EXERCISE INSTRUCTIONS:
Could you set down exactly the lines in the records below between the line holding "D3: schottky SS14" and the line holding "V3: 5V (plus", inclusive?

MATERIAL PROVIDED:
=====

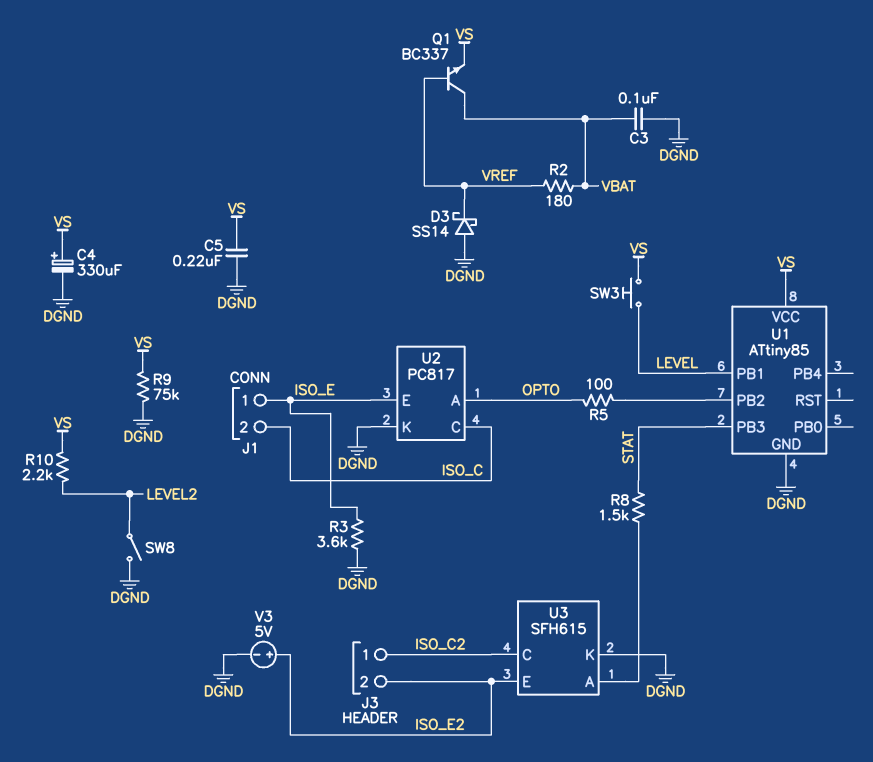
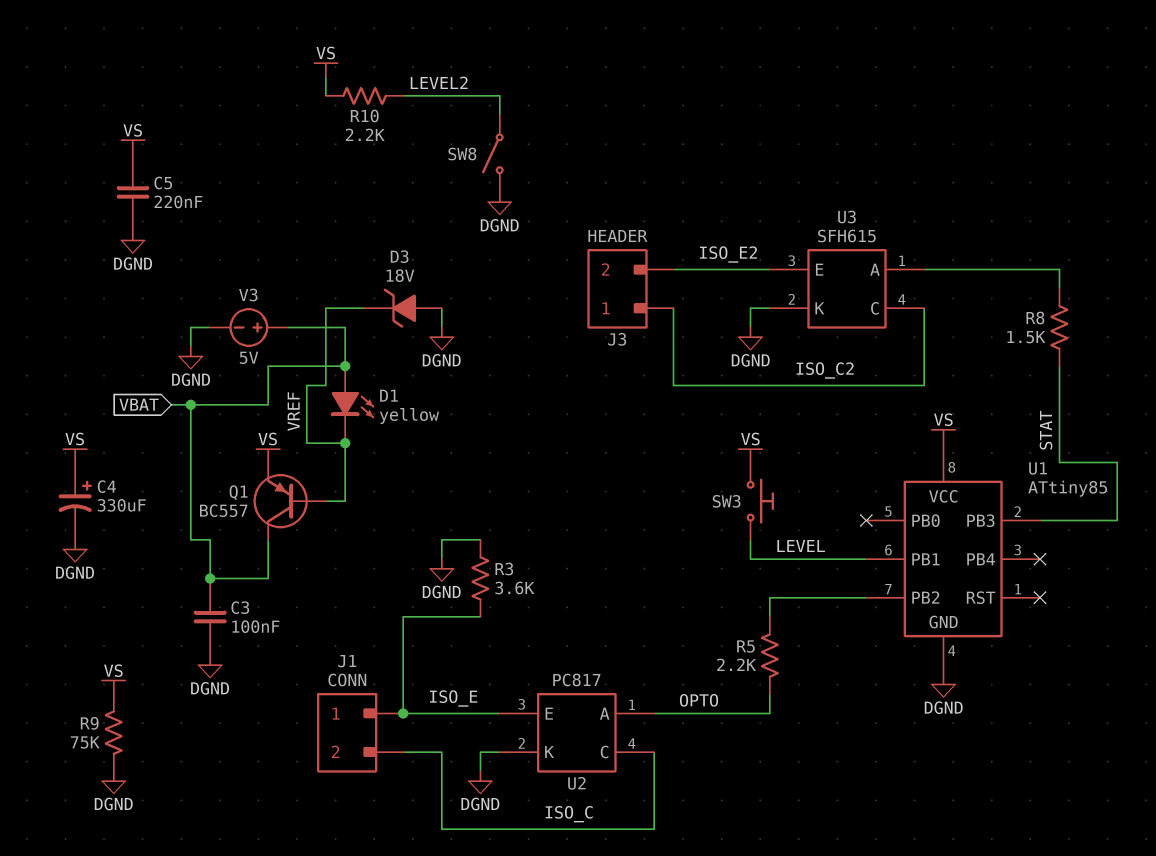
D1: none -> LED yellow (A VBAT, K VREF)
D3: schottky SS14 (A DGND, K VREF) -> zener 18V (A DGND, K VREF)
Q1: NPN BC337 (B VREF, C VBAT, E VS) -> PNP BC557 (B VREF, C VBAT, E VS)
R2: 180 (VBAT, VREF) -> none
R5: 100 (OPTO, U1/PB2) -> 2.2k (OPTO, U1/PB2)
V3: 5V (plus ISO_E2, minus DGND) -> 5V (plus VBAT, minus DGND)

=====

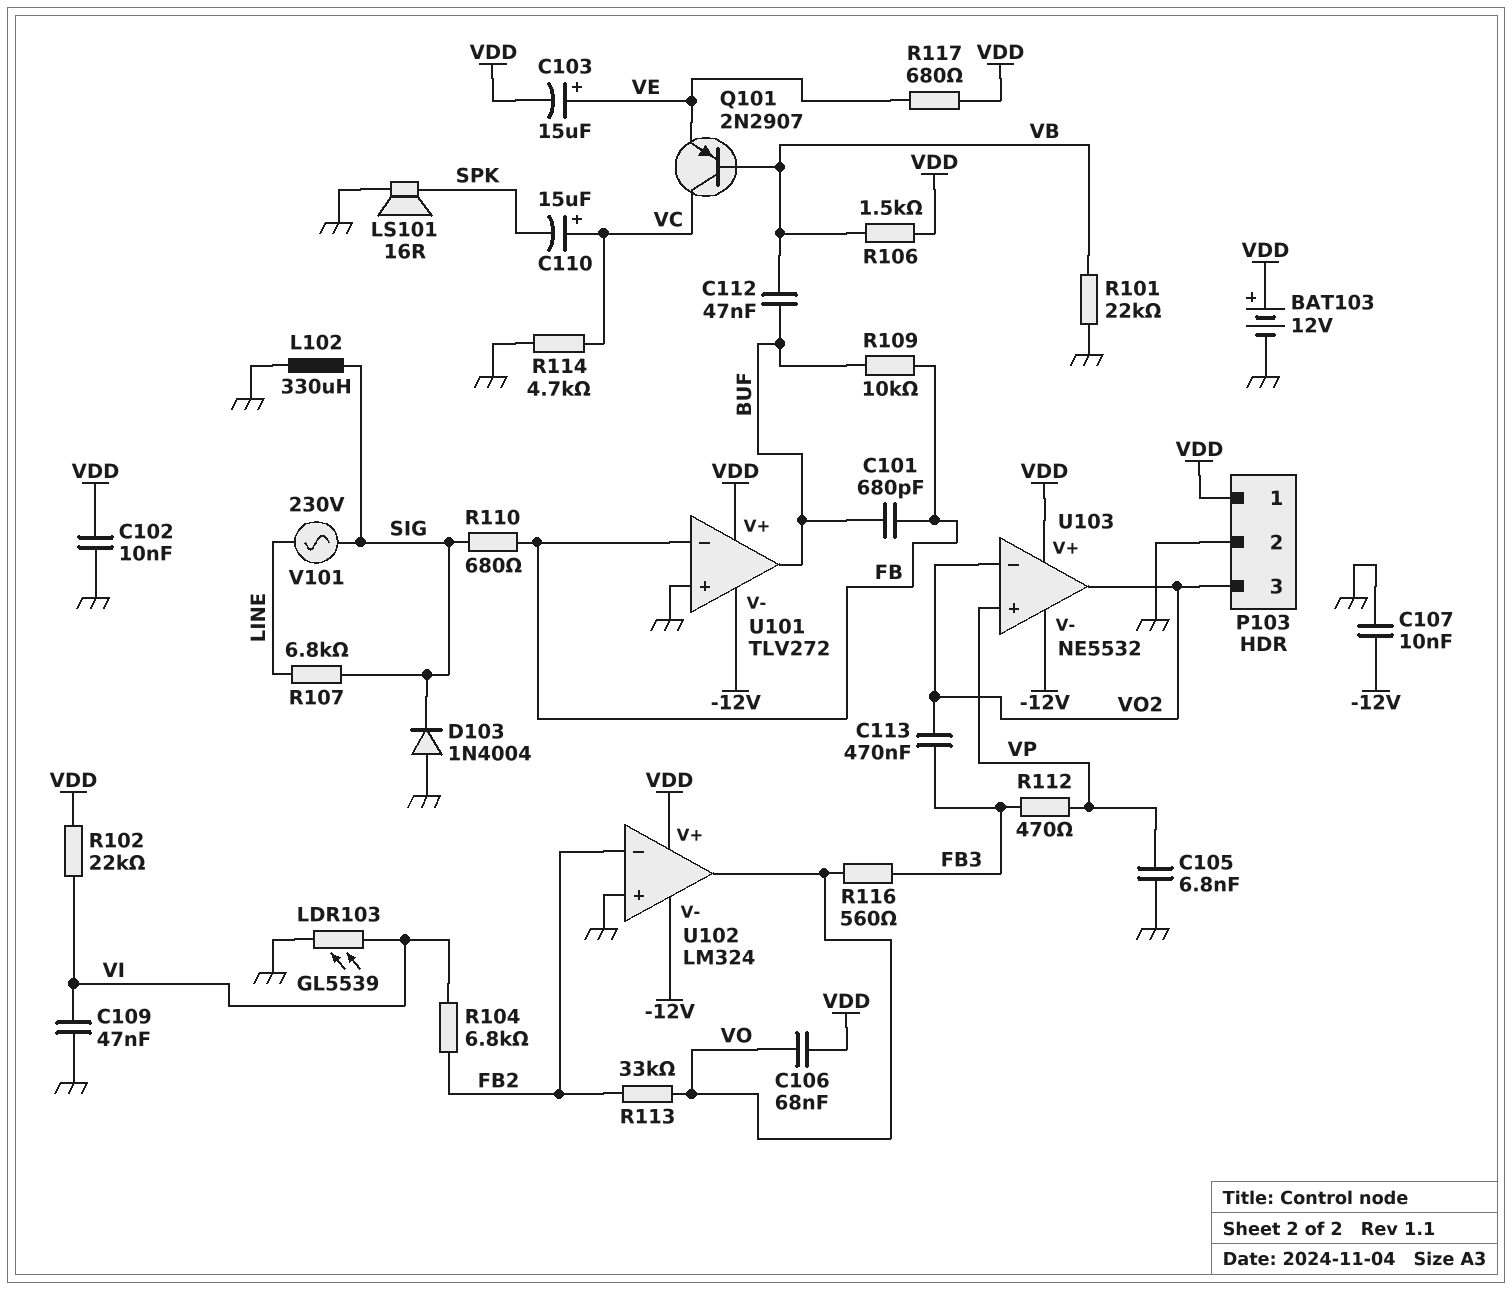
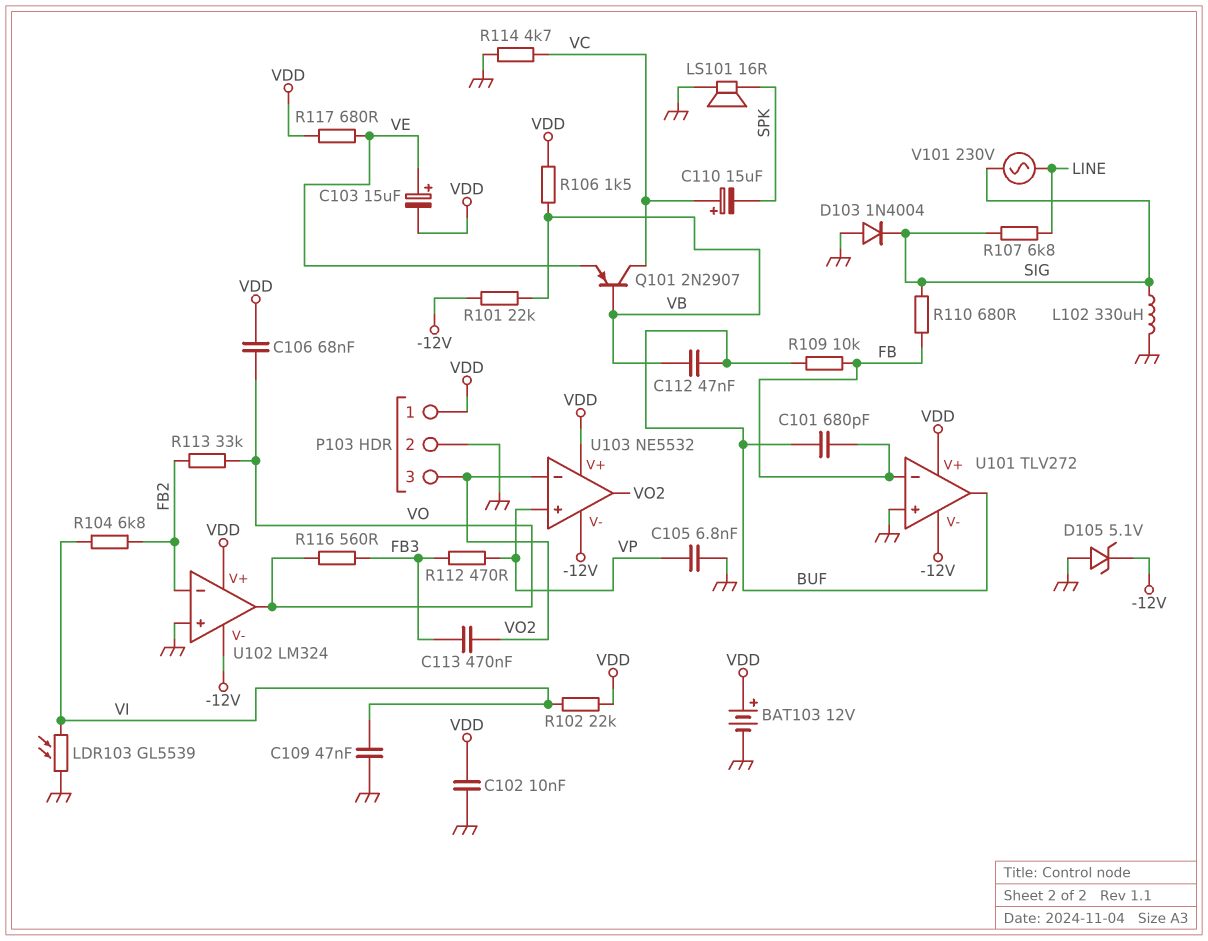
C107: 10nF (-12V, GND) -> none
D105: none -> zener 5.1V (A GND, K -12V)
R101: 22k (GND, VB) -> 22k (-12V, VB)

=====

RESPONSE FOR THIS EXERCISE:
D3: schottky SS14 (A DGND, K VREF) -> zener 18V (A DGND, K VREF)
Q1: NPN BC337 (B VREF, C VBAT, E VS) -> PNP BC557 (B VREF, C VBAT, E VS)
R2: 180 (VBAT, VREF) -> none
R5: 100 (OPTO, U1/PB2) -> 2.2k (OPTO, U1/PB2)
V3: 5V (plus ISO_E2, minus DGND) -> 5V (plus VBAT, minus DGND)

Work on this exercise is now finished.